Reproduce the whole listing exactly, omitting any picture it holds.
****************
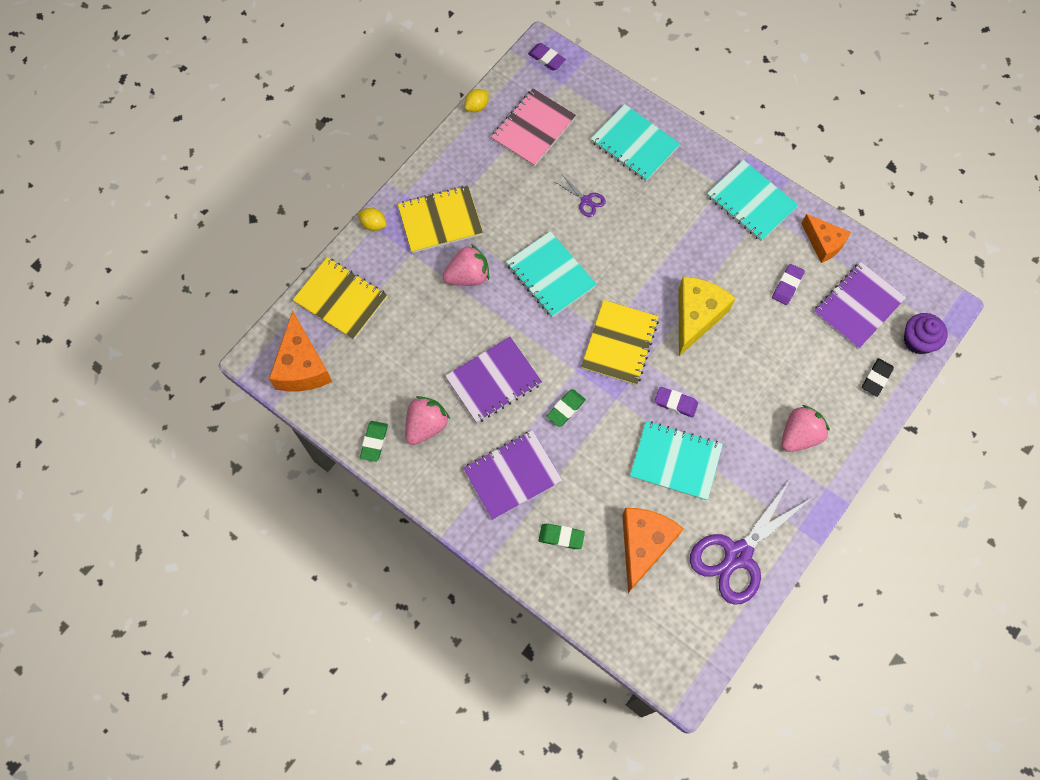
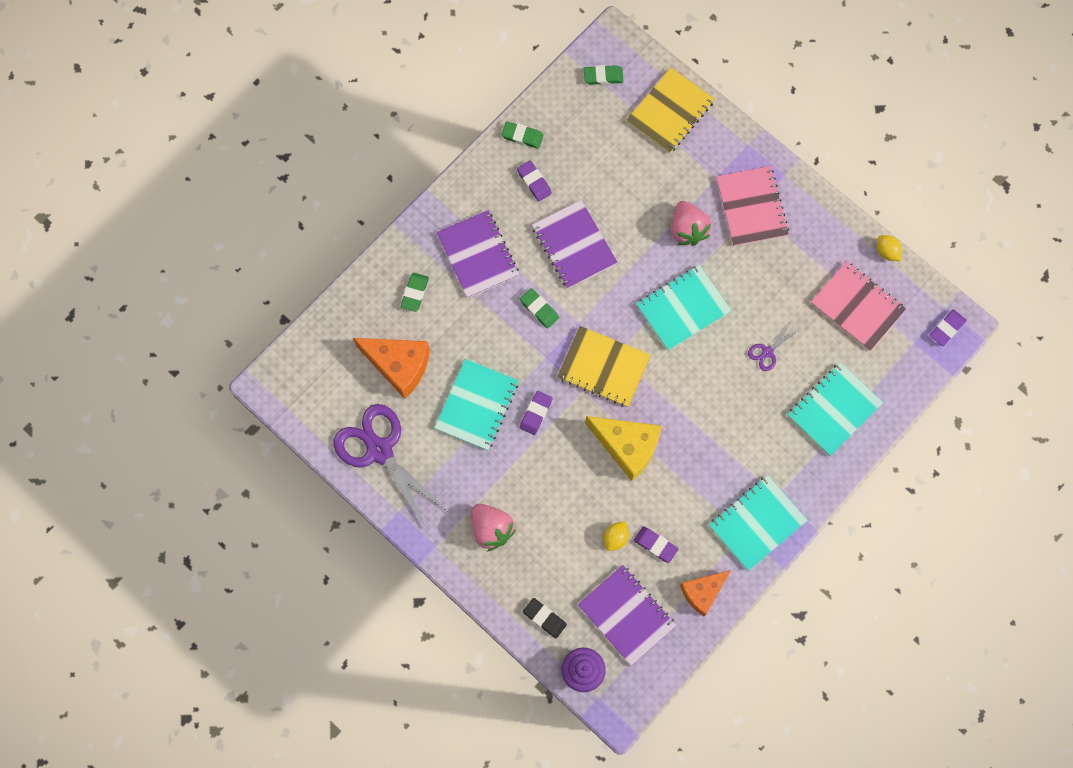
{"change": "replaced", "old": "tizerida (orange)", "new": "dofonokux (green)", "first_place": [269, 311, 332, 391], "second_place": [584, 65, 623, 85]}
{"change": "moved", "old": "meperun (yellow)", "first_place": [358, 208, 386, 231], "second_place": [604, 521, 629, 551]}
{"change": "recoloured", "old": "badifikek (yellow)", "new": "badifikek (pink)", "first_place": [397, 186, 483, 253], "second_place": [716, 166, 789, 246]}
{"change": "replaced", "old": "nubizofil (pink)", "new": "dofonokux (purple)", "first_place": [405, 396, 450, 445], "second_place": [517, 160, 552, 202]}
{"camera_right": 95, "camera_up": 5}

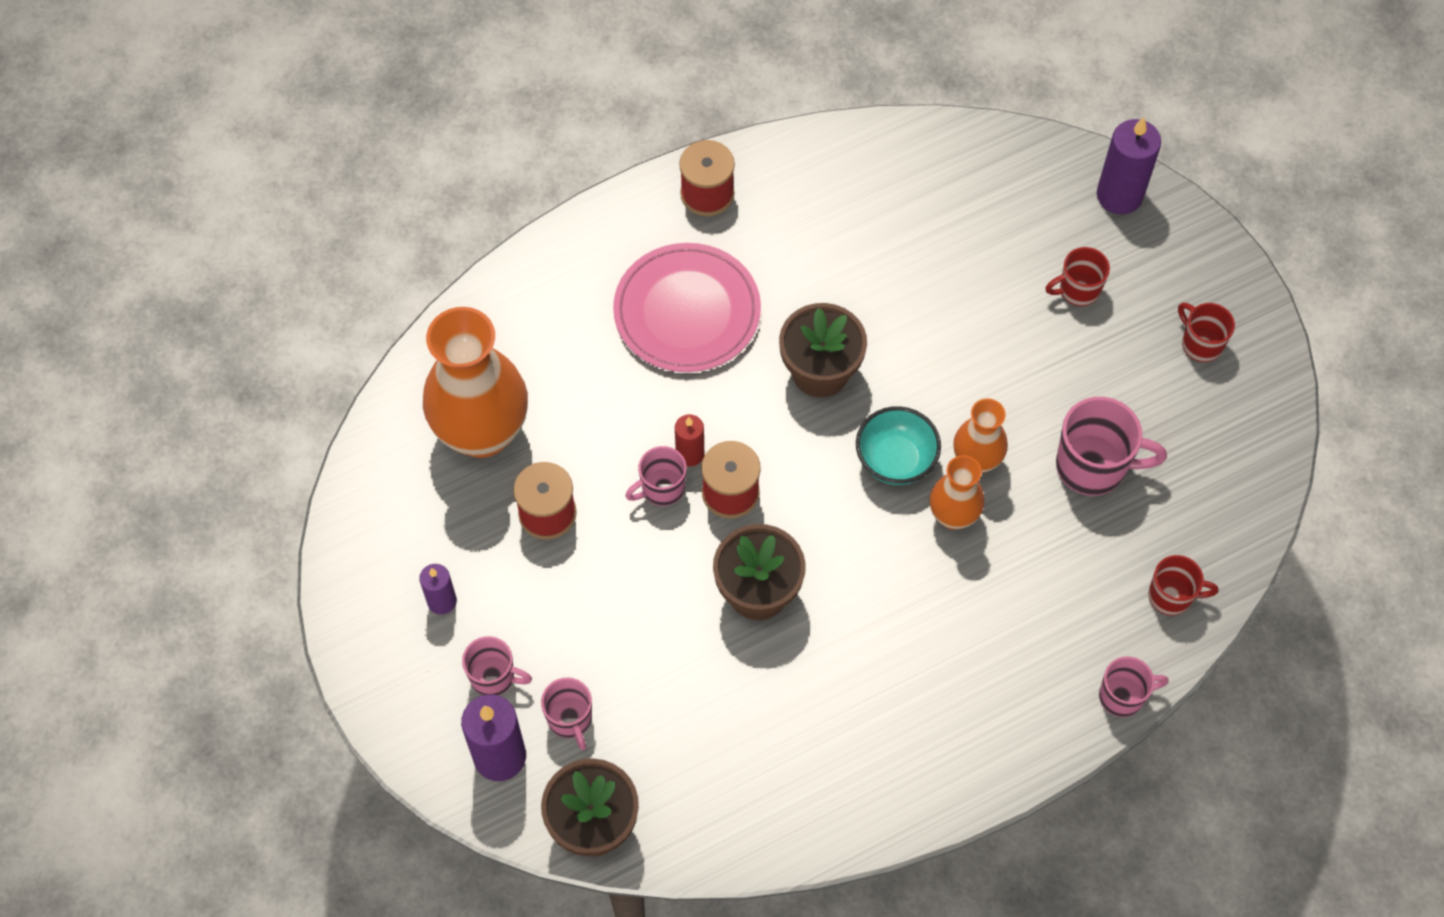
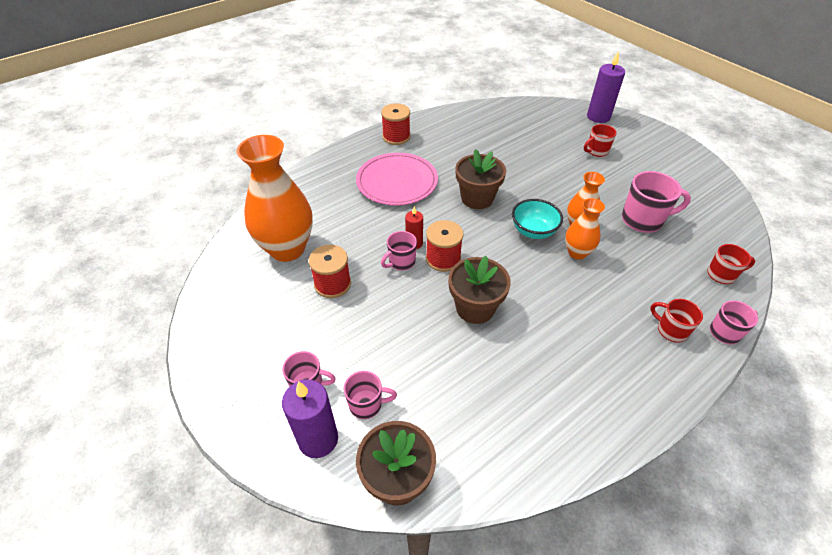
{"change": "removed", "old": "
****************
| Result of the exercise |
{"change": "replaced", "old": "tizerida (orange)", "new": "dofonokux (green)", "first_place": [269, 311, 332, 391], "second_place": [584, 65, 623, 85]}
{"change": "moved", "old": "meperun (yellow)", "first_place": [358, 208, 386, 231], "second_place": [604, 521, 629, 551]}
{"change": "recoloured", "old": "badifikek (yellow)", "new": "badifikek (pink)", "first_place": [397, 186, 483, 253], "second_place": [716, 166, 789, 246]}
{"change": "replaced", "old": "nubizofil (pink)", "new": "dofonokux (purple)", "first_place": [405, 396, 450, 445], "second_place": [517, 160, 552, 202]}
{"camera_right": 95, "camera_up": 5}

{"change": "removed", "old": "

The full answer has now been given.